Difference listings:
= Beginning of Section =
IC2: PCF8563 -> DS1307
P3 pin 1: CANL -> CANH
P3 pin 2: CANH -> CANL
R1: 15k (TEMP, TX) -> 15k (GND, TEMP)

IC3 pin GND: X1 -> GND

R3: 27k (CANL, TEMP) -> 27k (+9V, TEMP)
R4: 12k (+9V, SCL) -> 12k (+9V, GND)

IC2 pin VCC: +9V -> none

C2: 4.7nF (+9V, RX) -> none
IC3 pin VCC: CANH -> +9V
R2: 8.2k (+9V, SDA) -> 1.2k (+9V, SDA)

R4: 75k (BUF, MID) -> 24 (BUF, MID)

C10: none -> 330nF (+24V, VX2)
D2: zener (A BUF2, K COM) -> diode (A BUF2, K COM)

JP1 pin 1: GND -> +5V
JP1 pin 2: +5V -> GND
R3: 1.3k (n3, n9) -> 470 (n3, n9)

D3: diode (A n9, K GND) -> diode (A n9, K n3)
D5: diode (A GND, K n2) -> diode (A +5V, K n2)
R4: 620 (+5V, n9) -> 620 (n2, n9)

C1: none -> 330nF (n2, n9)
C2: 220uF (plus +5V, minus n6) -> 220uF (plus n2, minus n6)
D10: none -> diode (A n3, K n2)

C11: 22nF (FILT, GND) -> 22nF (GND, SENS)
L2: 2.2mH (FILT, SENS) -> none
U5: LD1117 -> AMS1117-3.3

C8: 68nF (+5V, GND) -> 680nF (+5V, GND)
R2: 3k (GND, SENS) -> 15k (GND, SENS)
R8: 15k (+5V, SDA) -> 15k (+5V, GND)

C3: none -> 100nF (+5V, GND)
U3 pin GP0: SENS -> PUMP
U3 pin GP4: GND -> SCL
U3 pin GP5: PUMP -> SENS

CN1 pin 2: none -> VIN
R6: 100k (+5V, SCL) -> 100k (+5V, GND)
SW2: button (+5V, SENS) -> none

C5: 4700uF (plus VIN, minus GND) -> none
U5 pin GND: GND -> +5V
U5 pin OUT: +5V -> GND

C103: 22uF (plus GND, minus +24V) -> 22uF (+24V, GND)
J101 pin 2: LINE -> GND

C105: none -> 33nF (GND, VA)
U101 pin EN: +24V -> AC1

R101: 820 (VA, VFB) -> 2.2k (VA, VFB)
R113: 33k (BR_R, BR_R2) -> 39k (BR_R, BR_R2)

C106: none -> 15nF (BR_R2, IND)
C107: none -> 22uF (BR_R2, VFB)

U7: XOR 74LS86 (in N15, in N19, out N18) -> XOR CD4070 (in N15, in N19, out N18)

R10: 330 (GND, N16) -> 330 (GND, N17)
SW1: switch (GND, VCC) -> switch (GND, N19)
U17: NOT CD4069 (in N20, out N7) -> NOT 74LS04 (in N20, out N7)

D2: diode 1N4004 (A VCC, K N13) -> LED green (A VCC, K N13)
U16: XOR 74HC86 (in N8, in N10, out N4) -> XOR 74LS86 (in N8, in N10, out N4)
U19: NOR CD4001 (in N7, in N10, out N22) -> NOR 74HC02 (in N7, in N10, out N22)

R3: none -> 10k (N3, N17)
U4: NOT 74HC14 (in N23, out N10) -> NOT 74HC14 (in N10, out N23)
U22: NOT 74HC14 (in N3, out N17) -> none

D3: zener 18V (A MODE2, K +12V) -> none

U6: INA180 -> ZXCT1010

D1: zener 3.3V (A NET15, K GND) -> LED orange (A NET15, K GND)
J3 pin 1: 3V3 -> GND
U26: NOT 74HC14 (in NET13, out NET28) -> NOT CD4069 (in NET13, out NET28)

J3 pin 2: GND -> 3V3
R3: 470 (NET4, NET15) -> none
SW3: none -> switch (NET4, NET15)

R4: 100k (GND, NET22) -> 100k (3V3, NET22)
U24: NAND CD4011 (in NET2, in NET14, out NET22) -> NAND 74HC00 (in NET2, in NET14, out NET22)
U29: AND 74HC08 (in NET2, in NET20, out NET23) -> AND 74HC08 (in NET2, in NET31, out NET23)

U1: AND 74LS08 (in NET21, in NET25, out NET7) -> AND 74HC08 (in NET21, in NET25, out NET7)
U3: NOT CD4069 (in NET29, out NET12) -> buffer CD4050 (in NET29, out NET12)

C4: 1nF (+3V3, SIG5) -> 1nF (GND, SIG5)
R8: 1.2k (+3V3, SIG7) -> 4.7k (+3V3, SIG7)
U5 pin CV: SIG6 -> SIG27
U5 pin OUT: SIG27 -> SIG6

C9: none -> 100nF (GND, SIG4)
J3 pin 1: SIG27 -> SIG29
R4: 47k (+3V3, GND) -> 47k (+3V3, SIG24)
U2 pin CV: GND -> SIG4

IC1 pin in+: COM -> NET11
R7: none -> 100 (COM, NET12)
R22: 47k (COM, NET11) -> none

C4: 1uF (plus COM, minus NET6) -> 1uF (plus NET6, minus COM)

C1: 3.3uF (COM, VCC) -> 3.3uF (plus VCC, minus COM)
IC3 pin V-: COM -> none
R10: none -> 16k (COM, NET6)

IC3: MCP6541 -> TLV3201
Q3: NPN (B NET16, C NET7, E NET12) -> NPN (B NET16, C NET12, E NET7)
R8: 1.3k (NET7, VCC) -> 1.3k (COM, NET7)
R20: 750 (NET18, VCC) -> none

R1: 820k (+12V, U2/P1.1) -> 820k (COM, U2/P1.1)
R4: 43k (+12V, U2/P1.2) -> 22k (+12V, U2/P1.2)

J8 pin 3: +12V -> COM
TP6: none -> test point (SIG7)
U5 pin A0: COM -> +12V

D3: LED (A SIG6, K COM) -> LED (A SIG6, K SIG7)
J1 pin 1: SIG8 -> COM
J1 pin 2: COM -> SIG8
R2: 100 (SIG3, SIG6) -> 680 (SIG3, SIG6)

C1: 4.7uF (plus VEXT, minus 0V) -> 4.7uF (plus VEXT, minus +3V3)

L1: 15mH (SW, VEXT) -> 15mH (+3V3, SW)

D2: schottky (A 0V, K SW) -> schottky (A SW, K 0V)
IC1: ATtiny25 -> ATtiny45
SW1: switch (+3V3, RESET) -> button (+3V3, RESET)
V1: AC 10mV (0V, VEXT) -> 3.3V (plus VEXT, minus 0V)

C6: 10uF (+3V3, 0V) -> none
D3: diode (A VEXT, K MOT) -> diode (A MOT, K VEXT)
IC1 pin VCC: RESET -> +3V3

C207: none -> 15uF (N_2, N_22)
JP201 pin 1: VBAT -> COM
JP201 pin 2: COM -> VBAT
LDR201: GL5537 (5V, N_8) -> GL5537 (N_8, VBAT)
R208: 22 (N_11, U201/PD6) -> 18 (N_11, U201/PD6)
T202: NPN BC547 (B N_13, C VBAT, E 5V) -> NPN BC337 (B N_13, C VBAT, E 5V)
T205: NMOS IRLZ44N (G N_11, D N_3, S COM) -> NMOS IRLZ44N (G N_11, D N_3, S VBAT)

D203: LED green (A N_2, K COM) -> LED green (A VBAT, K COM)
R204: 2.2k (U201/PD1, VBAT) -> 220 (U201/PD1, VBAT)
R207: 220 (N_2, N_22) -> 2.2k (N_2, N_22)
= End of Section =
Exercise aim> Write every line of the entries again, word for word.

Answer section>
IC2: PCF8563 -> DS1307
P3 pin 1: CANL -> CANH
P3 pin 2: CANH -> CANL
R1: 15k (TEMP, TX) -> 15k (GND, TEMP)

IC3 pin GND: X1 -> GND

R3: 27k (CANL, TEMP) -> 27k (+9V, TEMP)
R4: 12k (+9V, SCL) -> 12k (+9V, GND)

IC2 pin VCC: +9V -> none

C2: 4.7nF (+9V, RX) -> none
IC3 pin VCC: CANH -> +9V
R2: 8.2k (+9V, SDA) -> 1.2k (+9V, SDA)

R4: 75k (BUF, MID) -> 24 (BUF, MID)

C10: none -> 330nF (+24V, VX2)
D2: zener (A BUF2, K COM) -> diode (A BUF2, K COM)

JP1 pin 1: GND -> +5V
JP1 pin 2: +5V -> GND
R3: 1.3k (n3, n9) -> 470 (n3, n9)

D3: diode (A n9, K GND) -> diode (A n9, K n3)
D5: diode (A GND, K n2) -> diode (A +5V, K n2)
R4: 620 (+5V, n9) -> 620 (n2, n9)

C1: none -> 330nF (n2, n9)
C2: 220uF (plus +5V, minus n6) -> 220uF (plus n2, minus n6)
D10: none -> diode (A n3, K n2)

C11: 22nF (FILT, GND) -> 22nF (GND, SENS)
L2: 2.2mH (FILT, SENS) -> none
U5: LD1117 -> AMS1117-3.3

C8: 68nF (+5V, GND) -> 680nF (+5V, GND)
R2: 3k (GND, SENS) -> 15k (GND, SENS)
R8: 15k (+5V, SDA) -> 15k (+5V, GND)

C3: none -> 100nF (+5V, GND)
U3 pin GP0: SENS -> PUMP
U3 pin GP4: GND -> SCL
U3 pin GP5: PUMP -> SENS

CN1 pin 2: none -> VIN
R6: 100k (+5V, SCL) -> 100k (+5V, GND)
SW2: button (+5V, SENS) -> none

C5: 4700uF (plus VIN, minus GND) -> none
U5 pin GND: GND -> +5V
U5 pin OUT: +5V -> GND

C103: 22uF (plus GND, minus +24V) -> 22uF (+24V, GND)
J101 pin 2: LINE -> GND

C105: none -> 33nF (GND, VA)
U101 pin EN: +24V -> AC1

R101: 820 (VA, VFB) -> 2.2k (VA, VFB)
R113: 33k (BR_R, BR_R2) -> 39k (BR_R, BR_R2)

C106: none -> 15nF (BR_R2, IND)
C107: none -> 22uF (BR_R2, VFB)

U7: XOR 74LS86 (in N15, in N19, out N18) -> XOR CD4070 (in N15, in N19, out N18)

R10: 330 (GND, N16) -> 330 (GND, N17)
SW1: switch (GND, VCC) -> switch (GND, N19)
U17: NOT CD4069 (in N20, out N7) -> NOT 74LS04 (in N20, out N7)

D2: diode 1N4004 (A VCC, K N13) -> LED green (A VCC, K N13)
U16: XOR 74HC86 (in N8, in N10, out N4) -> XOR 74LS86 (in N8, in N10, out N4)
U19: NOR CD4001 (in N7, in N10, out N22) -> NOR 74HC02 (in N7, in N10, out N22)

R3: none -> 10k (N3, N17)
U4: NOT 74HC14 (in N23, out N10) -> NOT 74HC14 (in N10, out N23)
U22: NOT 74HC14 (in N3, out N17) -> none

D3: zener 18V (A MODE2, K +12V) -> none

U6: INA180 -> ZXCT1010

D1: zener 3.3V (A NET15, K GND) -> LED orange (A NET15, K GND)
J3 pin 1: 3V3 -> GND
U26: NOT 74HC14 (in NET13, out NET28) -> NOT CD4069 (in NET13, out NET28)

J3 pin 2: GND -> 3V3
R3: 470 (NET4, NET15) -> none
SW3: none -> switch (NET4, NET15)

R4: 100k (GND, NET22) -> 100k (3V3, NET22)
U24: NAND CD4011 (in NET2, in NET14, out NET22) -> NAND 74HC00 (in NET2, in NET14, out NET22)
U29: AND 74HC08 (in NET2, in NET20, out NET23) -> AND 74HC08 (in NET2, in NET31, out NET23)

U1: AND 74LS08 (in NET21, in NET25, out NET7) -> AND 74HC08 (in NET21, in NET25, out NET7)
U3: NOT CD4069 (in NET29, out NET12) -> buffer CD4050 (in NET29, out NET12)

C4: 1nF (+3V3, SIG5) -> 1nF (GND, SIG5)
R8: 1.2k (+3V3, SIG7) -> 4.7k (+3V3, SIG7)
U5 pin CV: SIG6 -> SIG27
U5 pin OUT: SIG27 -> SIG6

C9: none -> 100nF (GND, SIG4)
J3 pin 1: SIG27 -> SIG29
R4: 47k (+3V3, GND) -> 47k (+3V3, SIG24)
U2 pin CV: GND -> SIG4

IC1 pin in+: COM -> NET11
R7: none -> 100 (COM, NET12)
R22: 47k (COM, NET11) -> none

C4: 1uF (plus COM, minus NET6) -> 1uF (plus NET6, minus COM)

C1: 3.3uF (COM, VCC) -> 3.3uF (plus VCC, minus COM)
IC3 pin V-: COM -> none
R10: none -> 16k (COM, NET6)

IC3: MCP6541 -> TLV3201
Q3: NPN (B NET16, C NET7, E NET12) -> NPN (B NET16, C NET12, E NET7)
R8: 1.3k (NET7, VCC) -> 1.3k (COM, NET7)
R20: 750 (NET18, VCC) -> none

R1: 820k (+12V, U2/P1.1) -> 820k (COM, U2/P1.1)
R4: 43k (+12V, U2/P1.2) -> 22k (+12V, U2/P1.2)

J8 pin 3: +12V -> COM
TP6: none -> test point (SIG7)
U5 pin A0: COM -> +12V

D3: LED (A SIG6, K COM) -> LED (A SIG6, K SIG7)
J1 pin 1: SIG8 -> COM
J1 pin 2: COM -> SIG8
R2: 100 (SIG3, SIG6) -> 680 (SIG3, SIG6)

C1: 4.7uF (plus VEXT, minus 0V) -> 4.7uF (plus VEXT, minus +3V3)

L1: 15mH (SW, VEXT) -> 15mH (+3V3, SW)

D2: schottky (A 0V, K SW) -> schottky (A SW, K 0V)
IC1: ATtiny25 -> ATtiny45
SW1: switch (+3V3, RESET) -> button (+3V3, RESET)
V1: AC 10mV (0V, VEXT) -> 3.3V (plus VEXT, minus 0V)

C6: 10uF (+3V3, 0V) -> none
D3: diode (A VEXT, K MOT) -> diode (A MOT, K VEXT)
IC1 pin VCC: RESET -> +3V3

C207: none -> 15uF (N_2, N_22)
JP201 pin 1: VBAT -> COM
JP201 pin 2: COM -> VBAT
LDR201: GL5537 (5V, N_8) -> GL5537 (N_8, VBAT)
R208: 22 (N_11, U201/PD6) -> 18 (N_11, U201/PD6)
T202: NPN BC547 (B N_13, C VBAT, E 5V) -> NPN BC337 (B N_13, C VBAT, E 5V)
T205: NMOS IRLZ44N (G N_11, D N_3, S COM) -> NMOS IRLZ44N (G N_11, D N_3, S VBAT)

D203: LED green (A N_2, K COM) -> LED green (A VBAT, K COM)
R204: 2.2k (U201/PD1, VBAT) -> 220 (U201/PD1, VBAT)
R207: 220 (N_2, N_22) -> 2.2k (N_2, N_22)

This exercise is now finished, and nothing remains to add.